Work instruction:
Copy the lines below verbatim, but only from the line containing "(204, 286) = (581, 374): black" through the end of the data.

Supplied data:
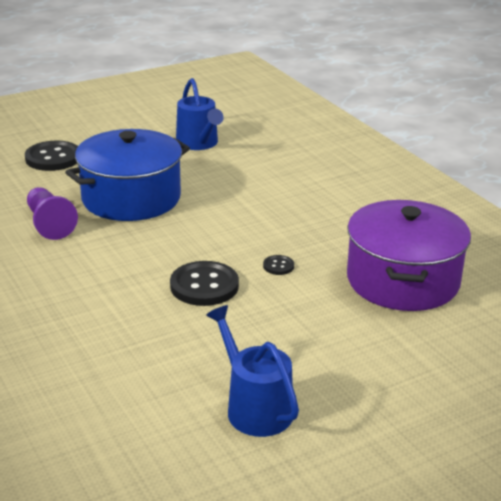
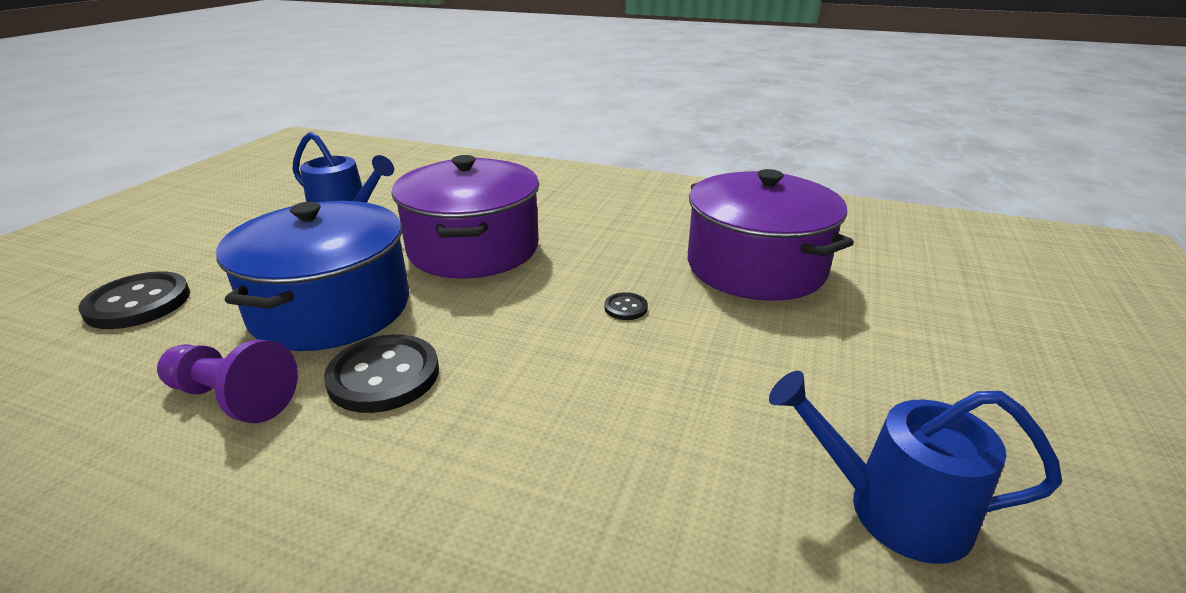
camera: 40 degrees left, 0 degrees up
(204, 286) = (581, 374): black button -> black button (384, 376)
(244, 193) = (473, 248): none -> purple pot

Exercise output:
(204, 286) = (581, 374): black button -> black button (384, 376)
(244, 193) = (473, 248): none -> purple pot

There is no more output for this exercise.